Coordinate-based object records
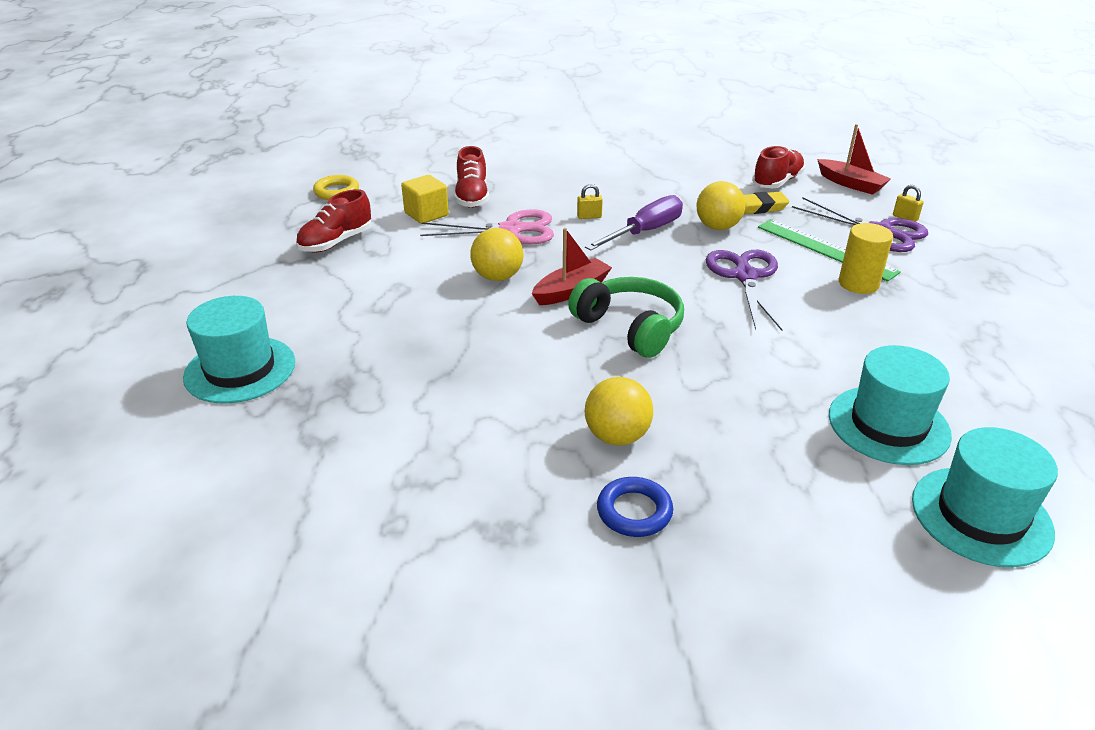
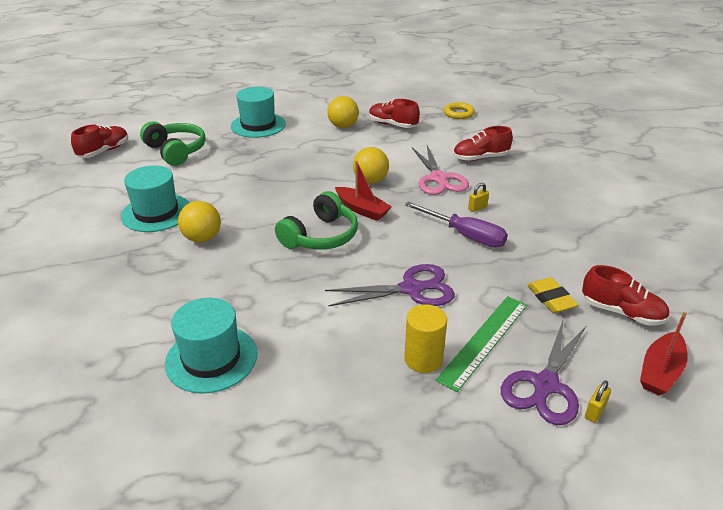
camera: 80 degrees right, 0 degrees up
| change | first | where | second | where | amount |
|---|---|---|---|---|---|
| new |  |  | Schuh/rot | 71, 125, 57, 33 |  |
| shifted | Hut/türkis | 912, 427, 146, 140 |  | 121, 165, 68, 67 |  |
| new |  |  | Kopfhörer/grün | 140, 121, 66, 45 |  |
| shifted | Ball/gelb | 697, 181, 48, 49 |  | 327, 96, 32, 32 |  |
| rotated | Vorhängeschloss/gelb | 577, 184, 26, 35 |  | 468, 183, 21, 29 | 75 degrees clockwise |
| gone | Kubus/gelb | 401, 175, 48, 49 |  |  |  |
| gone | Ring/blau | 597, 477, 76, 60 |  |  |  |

What to work on: Drop the pictures and reproduce the rest of the entries above exactly.

Exercise output:
camera: 80 degrees right, 0 degrees up
| change | first | where | second | where | amount |
|---|---|---|---|---|---|
| new |  |  | Schuh/rot | 71, 125, 57, 33 |  |
| shifted | Hut/türkis | 912, 427, 146, 140 |  | 121, 165, 68, 67 |  |
| new |  |  | Kopfhörer/grün | 140, 121, 66, 45 |  |
| shifted | Ball/gelb | 697, 181, 48, 49 |  | 327, 96, 32, 32 |  |
| rotated | Vorhängeschloss/gelb | 577, 184, 26, 35 |  | 468, 183, 21, 29 | 75 degrees clockwise |
| gone | Kubus/gelb | 401, 175, 48, 49 |  |  |  |
| gone | Ring/blau | 597, 477, 76, 60 |  |  |  |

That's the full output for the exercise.